EXERCISE DIRECTIONS: The response should be the records below, repeated exactly, with each picture left out.

WORKING DATA:

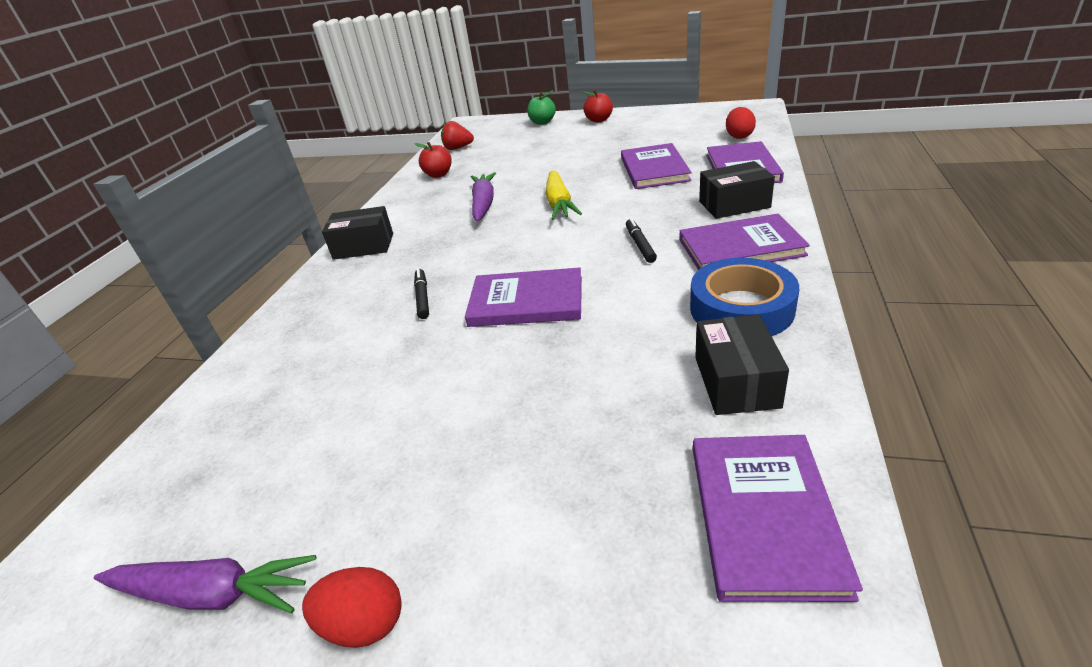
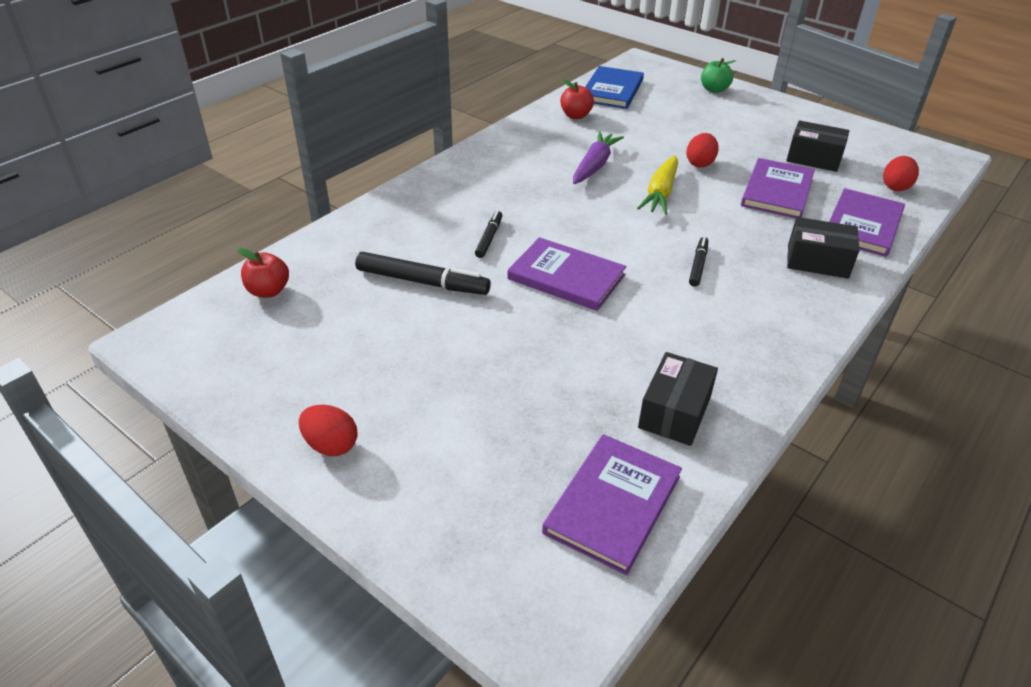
camera: 20 degrees right, 5 degrees up
(212, 594) = (254, 388): purple carrot -> none
(363, 246) = (470, 168): black box -> black box (813, 158)
(375, 367) = (422, 282): none -> black marker
(458, 148) = (612, 90): red strawberry -> blue book
(574, 172) = (700, 163): none -> red egg
(599, 120) = (772, 109): red apple -> red apple (268, 291)
(740, 247) = (782, 305): purple book -> none
(741, 308) = (732, 359): blue tape -> none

RESPONSE TO THE TASK:
camera: 20 degrees right, 5 degrees up
(212, 594) = (254, 388): purple carrot -> none
(363, 246) = (470, 168): black box -> black box (813, 158)
(375, 367) = (422, 282): none -> black marker
(458, 148) = (612, 90): red strawberry -> blue book
(574, 172) = (700, 163): none -> red egg
(599, 120) = (772, 109): red apple -> red apple (268, 291)
(740, 247) = (782, 305): purple book -> none
(741, 308) = (732, 359): blue tape -> none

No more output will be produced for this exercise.